• [Work order]:
Only the lines below starting at the one containing "camera: 60 degrees right, 5 degrees down" and ending at the one containing "none -> pink cup [240,78,287,138]" belong in the answer, each copied exactly.

• [Records for this exercise]:
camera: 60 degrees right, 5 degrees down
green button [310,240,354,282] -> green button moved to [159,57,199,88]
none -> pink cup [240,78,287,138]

---

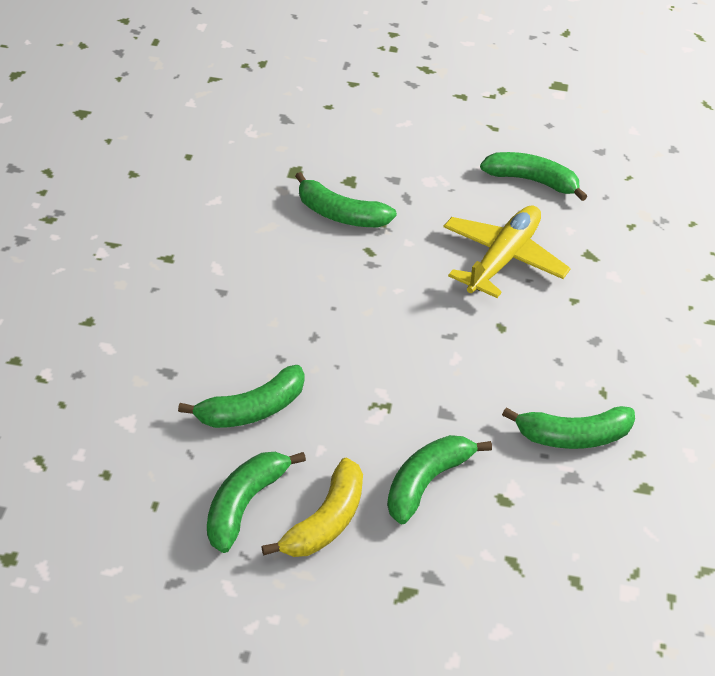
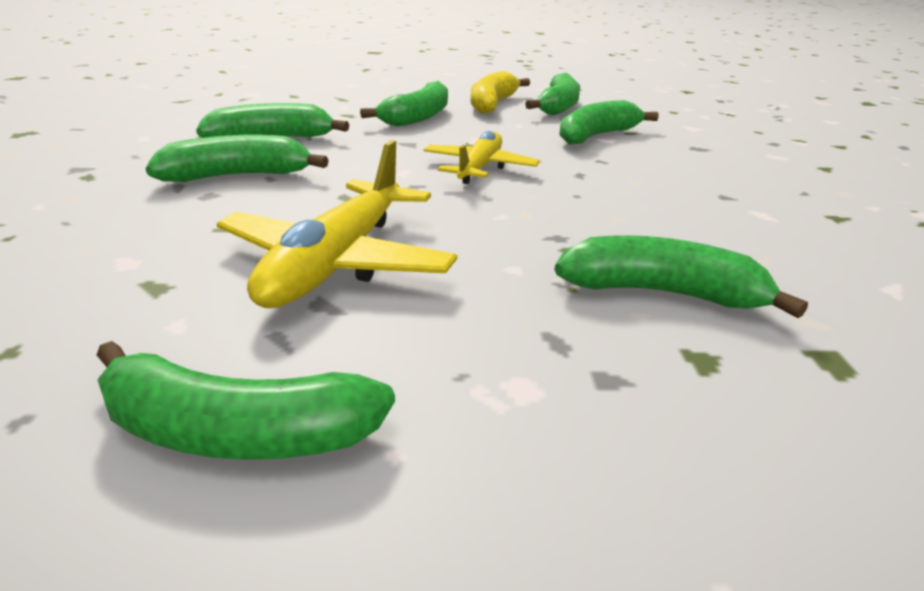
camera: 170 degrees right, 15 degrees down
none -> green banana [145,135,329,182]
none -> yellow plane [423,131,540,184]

---

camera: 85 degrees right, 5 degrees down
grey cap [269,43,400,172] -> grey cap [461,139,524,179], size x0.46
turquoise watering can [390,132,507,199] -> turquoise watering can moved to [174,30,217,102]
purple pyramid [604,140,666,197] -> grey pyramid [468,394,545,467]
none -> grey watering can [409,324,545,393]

• [Response below]:
camera: 60 degrees right, 5 degrees down
green button [310,240,354,282] -> green button moved to [159,57,199,88]
none -> pink cup [240,78,287,138]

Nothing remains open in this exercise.